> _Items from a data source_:
__________

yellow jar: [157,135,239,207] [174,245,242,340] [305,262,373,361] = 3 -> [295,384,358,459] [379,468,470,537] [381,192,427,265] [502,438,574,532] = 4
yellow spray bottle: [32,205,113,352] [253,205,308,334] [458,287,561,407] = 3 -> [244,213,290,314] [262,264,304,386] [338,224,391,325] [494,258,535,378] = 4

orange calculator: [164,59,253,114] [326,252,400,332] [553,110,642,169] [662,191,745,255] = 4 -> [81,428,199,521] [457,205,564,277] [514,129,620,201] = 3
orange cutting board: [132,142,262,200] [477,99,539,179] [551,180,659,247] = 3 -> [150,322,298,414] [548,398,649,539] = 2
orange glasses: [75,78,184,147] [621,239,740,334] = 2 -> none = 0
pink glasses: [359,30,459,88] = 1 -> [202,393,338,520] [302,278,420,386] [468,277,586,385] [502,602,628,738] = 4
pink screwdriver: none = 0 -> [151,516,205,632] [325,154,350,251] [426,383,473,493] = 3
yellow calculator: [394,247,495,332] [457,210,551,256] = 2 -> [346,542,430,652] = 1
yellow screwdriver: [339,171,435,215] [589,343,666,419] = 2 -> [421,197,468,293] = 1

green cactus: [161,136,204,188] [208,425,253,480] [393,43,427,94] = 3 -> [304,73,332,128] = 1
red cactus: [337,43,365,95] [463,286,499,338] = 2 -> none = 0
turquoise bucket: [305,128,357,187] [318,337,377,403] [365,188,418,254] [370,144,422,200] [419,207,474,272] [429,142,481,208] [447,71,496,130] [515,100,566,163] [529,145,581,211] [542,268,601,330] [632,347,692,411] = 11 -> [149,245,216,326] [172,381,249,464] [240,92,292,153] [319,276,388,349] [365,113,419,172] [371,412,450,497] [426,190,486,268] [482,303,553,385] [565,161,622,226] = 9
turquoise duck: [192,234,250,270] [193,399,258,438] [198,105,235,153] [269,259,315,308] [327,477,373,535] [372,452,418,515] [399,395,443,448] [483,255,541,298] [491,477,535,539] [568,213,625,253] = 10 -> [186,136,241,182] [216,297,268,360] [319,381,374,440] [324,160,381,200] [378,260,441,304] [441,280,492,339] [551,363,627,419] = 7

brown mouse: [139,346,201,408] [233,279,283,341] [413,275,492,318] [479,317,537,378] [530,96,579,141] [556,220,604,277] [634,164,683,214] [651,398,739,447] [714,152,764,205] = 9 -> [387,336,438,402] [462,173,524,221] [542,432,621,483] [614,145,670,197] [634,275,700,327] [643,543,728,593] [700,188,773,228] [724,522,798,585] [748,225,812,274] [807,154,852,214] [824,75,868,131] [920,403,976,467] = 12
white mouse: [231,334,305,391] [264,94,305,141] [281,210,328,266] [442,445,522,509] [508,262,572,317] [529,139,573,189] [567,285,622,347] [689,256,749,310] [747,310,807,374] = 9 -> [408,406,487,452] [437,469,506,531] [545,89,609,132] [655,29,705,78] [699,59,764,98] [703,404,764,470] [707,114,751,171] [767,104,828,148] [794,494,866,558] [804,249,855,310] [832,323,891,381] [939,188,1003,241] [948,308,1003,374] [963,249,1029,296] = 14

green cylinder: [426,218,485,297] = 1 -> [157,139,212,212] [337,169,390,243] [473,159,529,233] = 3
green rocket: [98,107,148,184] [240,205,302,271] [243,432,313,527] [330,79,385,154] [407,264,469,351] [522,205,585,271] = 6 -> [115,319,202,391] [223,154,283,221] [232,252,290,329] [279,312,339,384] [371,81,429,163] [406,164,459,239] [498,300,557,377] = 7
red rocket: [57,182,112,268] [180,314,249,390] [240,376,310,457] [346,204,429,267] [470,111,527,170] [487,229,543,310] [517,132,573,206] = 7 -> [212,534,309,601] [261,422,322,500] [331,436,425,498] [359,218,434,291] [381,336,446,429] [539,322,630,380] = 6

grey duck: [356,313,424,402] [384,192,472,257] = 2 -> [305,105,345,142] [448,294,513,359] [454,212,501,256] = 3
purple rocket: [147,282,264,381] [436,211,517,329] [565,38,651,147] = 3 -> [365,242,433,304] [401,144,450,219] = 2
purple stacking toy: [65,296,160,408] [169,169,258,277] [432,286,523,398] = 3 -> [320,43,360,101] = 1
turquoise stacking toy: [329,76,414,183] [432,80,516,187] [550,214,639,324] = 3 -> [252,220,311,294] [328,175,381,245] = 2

__________

> _What the task asks_:
This task calls for every entry above to be transcribed exactly.

> _Written solution_:
yellow jar: [157,135,239,207] [174,245,242,340] [305,262,373,361] = 3 -> [295,384,358,459] [379,468,470,537] [381,192,427,265] [502,438,574,532] = 4
yellow spray bottle: [32,205,113,352] [253,205,308,334] [458,287,561,407] = 3 -> [244,213,290,314] [262,264,304,386] [338,224,391,325] [494,258,535,378] = 4

orange calculator: [164,59,253,114] [326,252,400,332] [553,110,642,169] [662,191,745,255] = 4 -> [81,428,199,521] [457,205,564,277] [514,129,620,201] = 3
orange cutting board: [132,142,262,200] [477,99,539,179] [551,180,659,247] = 3 -> [150,322,298,414] [548,398,649,539] = 2
orange glasses: [75,78,184,147] [621,239,740,334] = 2 -> none = 0
pink glasses: [359,30,459,88] = 1 -> [202,393,338,520] [302,278,420,386] [468,277,586,385] [502,602,628,738] = 4
pink screwdriver: none = 0 -> [151,516,205,632] [325,154,350,251] [426,383,473,493] = 3
yellow calculator: [394,247,495,332] [457,210,551,256] = 2 -> [346,542,430,652] = 1
yellow screwdriver: [339,171,435,215] [589,343,666,419] = 2 -> [421,197,468,293] = 1

green cactus: [161,136,204,188] [208,425,253,480] [393,43,427,94] = 3 -> [304,73,332,128] = 1
red cactus: [337,43,365,95] [463,286,499,338] = 2 -> none = 0
turquoise bucket: [305,128,357,187] [318,337,377,403] [365,188,418,254] [370,144,422,200] [419,207,474,272] [429,142,481,208] [447,71,496,130] [515,100,566,163] [529,145,581,211] [542,268,601,330] [632,347,692,411] = 11 -> [149,245,216,326] [172,381,249,464] [240,92,292,153] [319,276,388,349] [365,113,419,172] [371,412,450,497] [426,190,486,268] [482,303,553,385] [565,161,622,226] = 9
turquoise duck: [192,234,250,270] [193,399,258,438] [198,105,235,153] [269,259,315,308] [327,477,373,535] [372,452,418,515] [399,395,443,448] [483,255,541,298] [491,477,535,539] [568,213,625,253] = 10 -> [186,136,241,182] [216,297,268,360] [319,381,374,440] [324,160,381,200] [378,260,441,304] [441,280,492,339] [551,363,627,419] = 7

brown mouse: [139,346,201,408] [233,279,283,341] [413,275,492,318] [479,317,537,378] [530,96,579,141] [556,220,604,277] [634,164,683,214] [651,398,739,447] [714,152,764,205] = 9 -> [387,336,438,402] [462,173,524,221] [542,432,621,483] [614,145,670,197] [634,275,700,327] [643,543,728,593] [700,188,773,228] [724,522,798,585] [748,225,812,274] [807,154,852,214] [824,75,868,131] [920,403,976,467] = 12
white mouse: [231,334,305,391] [264,94,305,141] [281,210,328,266] [442,445,522,509] [508,262,572,317] [529,139,573,189] [567,285,622,347] [689,256,749,310] [747,310,807,374] = 9 -> [408,406,487,452] [437,469,506,531] [545,89,609,132] [655,29,705,78] [699,59,764,98] [703,404,764,470] [707,114,751,171] [767,104,828,148] [794,494,866,558] [804,249,855,310] [832,323,891,381] [939,188,1003,241] [948,308,1003,374] [963,249,1029,296] = 14

green cylinder: [426,218,485,297] = 1 -> [157,139,212,212] [337,169,390,243] [473,159,529,233] = 3
green rocket: [98,107,148,184] [240,205,302,271] [243,432,313,527] [330,79,385,154] [407,264,469,351] [522,205,585,271] = 6 -> [115,319,202,391] [223,154,283,221] [232,252,290,329] [279,312,339,384] [371,81,429,163] [406,164,459,239] [498,300,557,377] = 7
red rocket: [57,182,112,268] [180,314,249,390] [240,376,310,457] [346,204,429,267] [470,111,527,170] [487,229,543,310] [517,132,573,206] = 7 -> [212,534,309,601] [261,422,322,500] [331,436,425,498] [359,218,434,291] [381,336,446,429] [539,322,630,380] = 6

grey duck: [356,313,424,402] [384,192,472,257] = 2 -> [305,105,345,142] [448,294,513,359] [454,212,501,256] = 3
purple rocket: [147,282,264,381] [436,211,517,329] [565,38,651,147] = 3 -> [365,242,433,304] [401,144,450,219] = 2
purple stacking toy: [65,296,160,408] [169,169,258,277] [432,286,523,398] = 3 -> [320,43,360,101] = 1
turquoise stacking toy: [329,76,414,183] [432,80,516,187] [550,214,639,324] = 3 -> [252,220,311,294] [328,175,381,245] = 2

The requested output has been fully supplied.